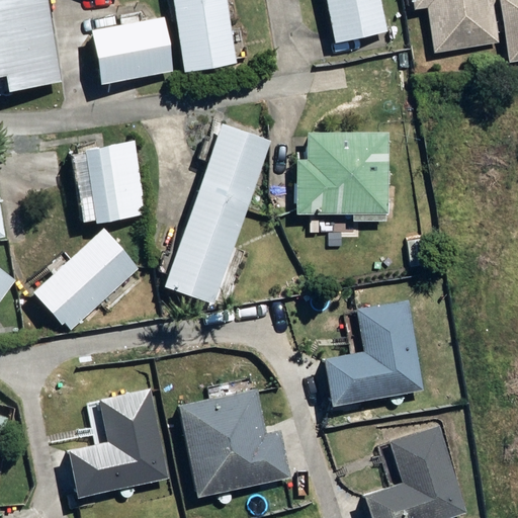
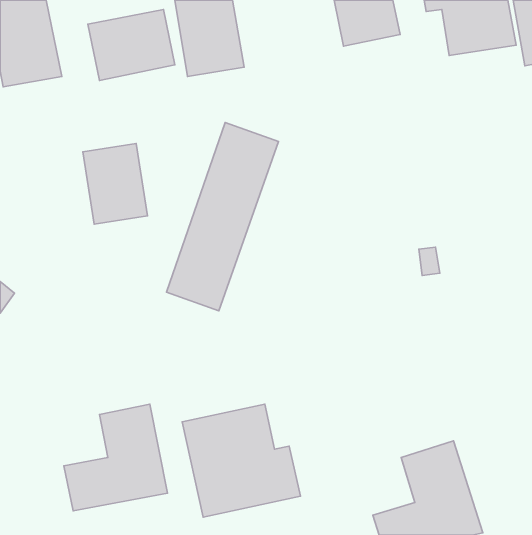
building: [295,128,391,219] -> none
building: [33,230,140,334] -> none
building: [321,303,420,404] -> none

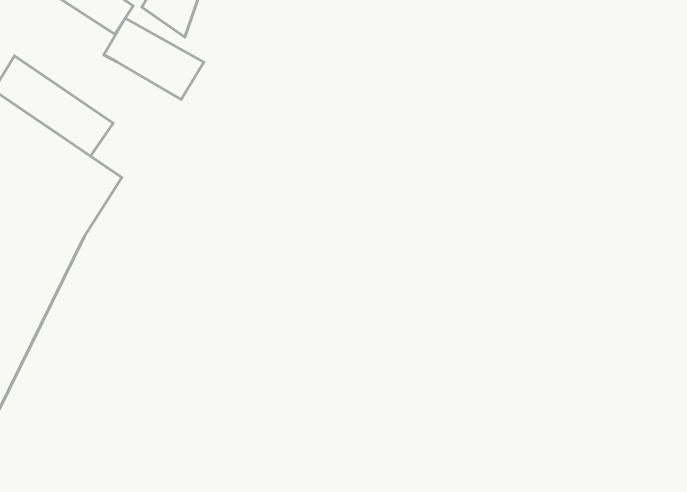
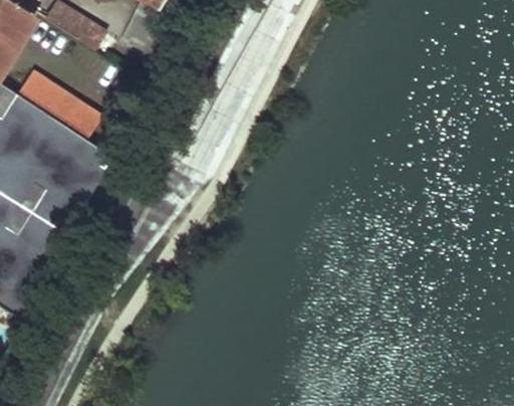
building: [104,18,204,100] -> none

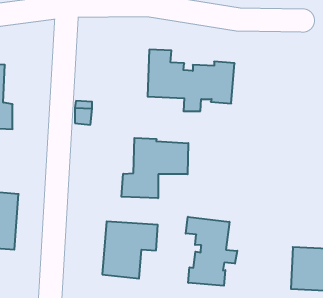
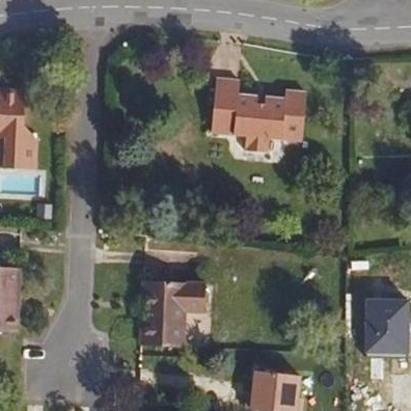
building: [121,138,188,198] -> none
building: [186,217,237,286] -> none

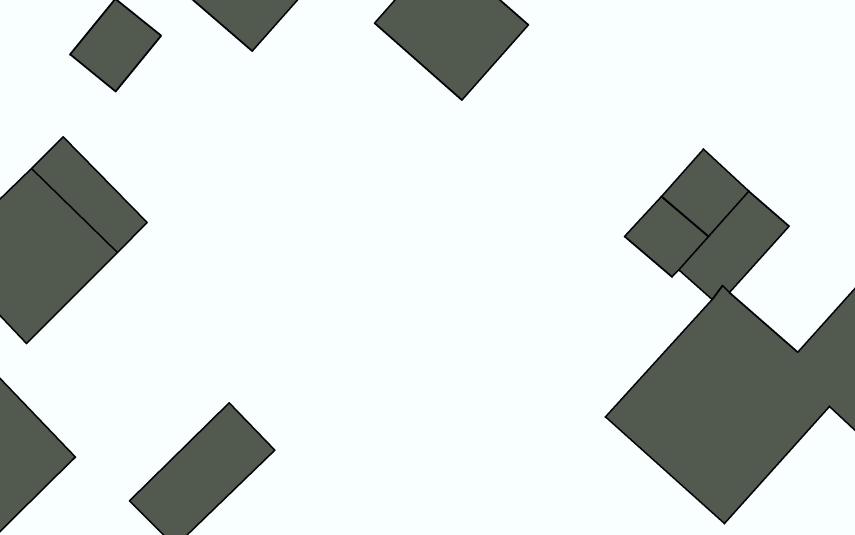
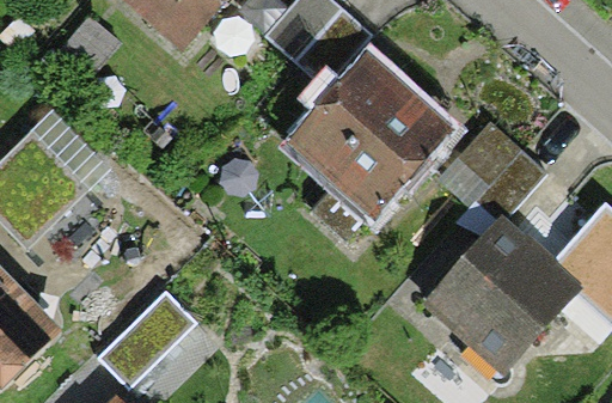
building: none -> [279,47,453,222]

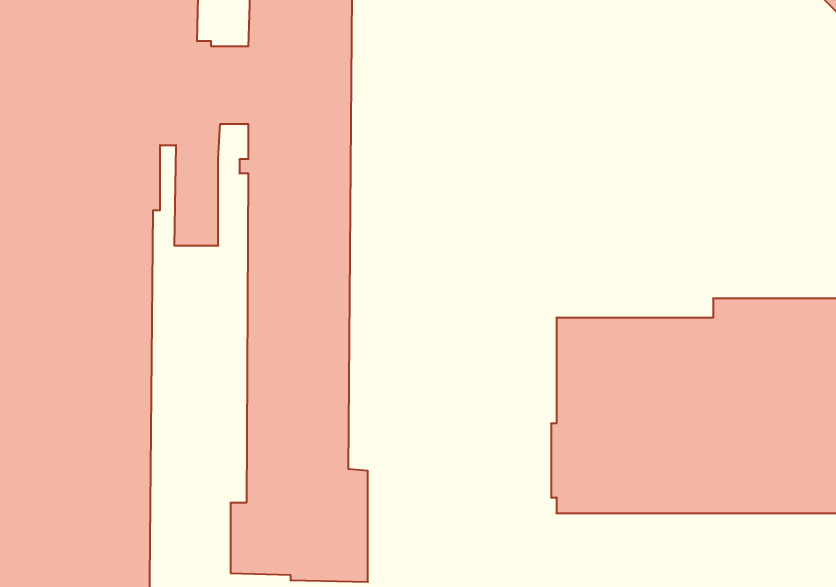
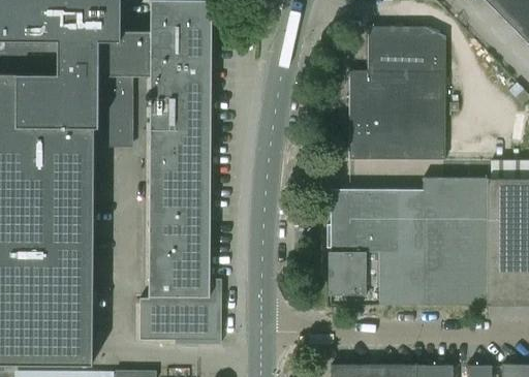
building: none -> [348,27,445,160]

:: ACTIVITY ::
Your copy must reproduce the entries above in full, without their pictures.

:: RESPONSE TO THE EXERCISE ::
building: [295,128,391,219] -> none
building: [33,230,140,334] -> none
building: [321,303,420,404] -> none

building: [104,18,204,100] -> none

building: [121,138,188,198] -> none
building: [186,217,237,286] -> none

building: none -> [279,47,453,222]

building: none -> [348,27,445,160]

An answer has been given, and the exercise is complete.